> _What is expected_: Without including any images, repeat the data exactly.

> _Available data_:
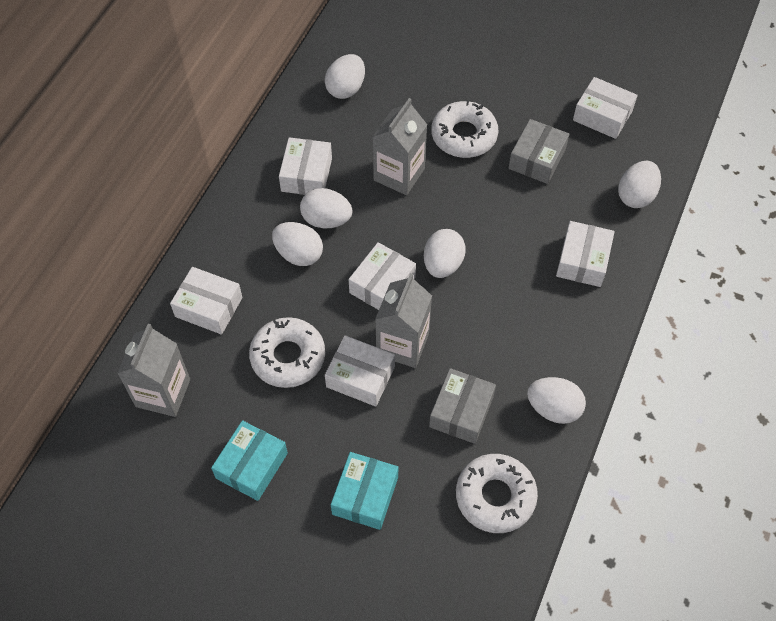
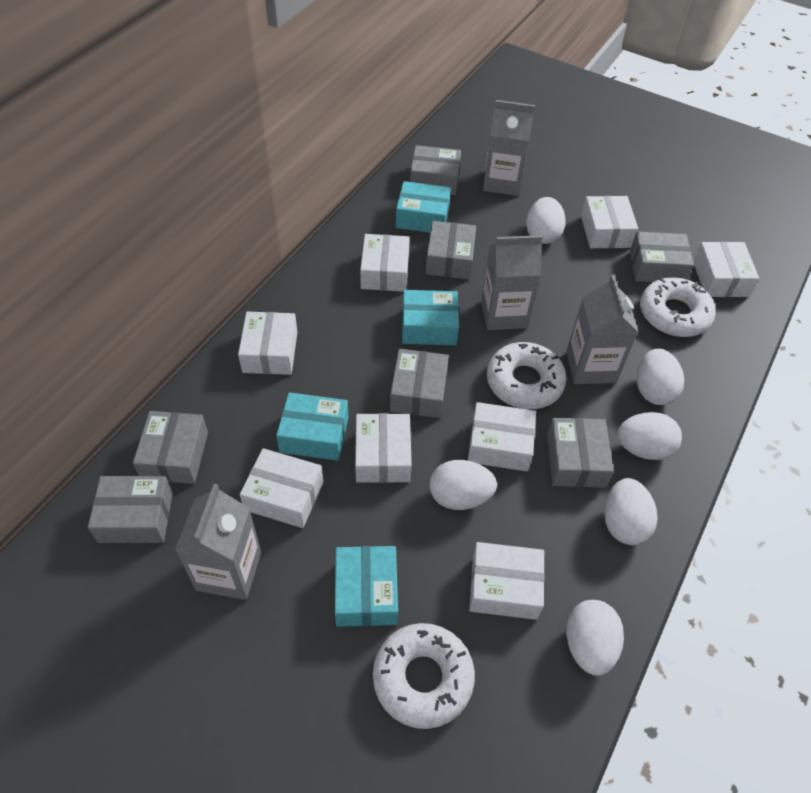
grey box: 2 -> 7
grey carton: 3 -> 4
turquoise box: 2 -> 4
white box: 6 -> 8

> _Output below_:
grey box: 2 -> 7
grey carton: 3 -> 4
turquoise box: 2 -> 4
white box: 6 -> 8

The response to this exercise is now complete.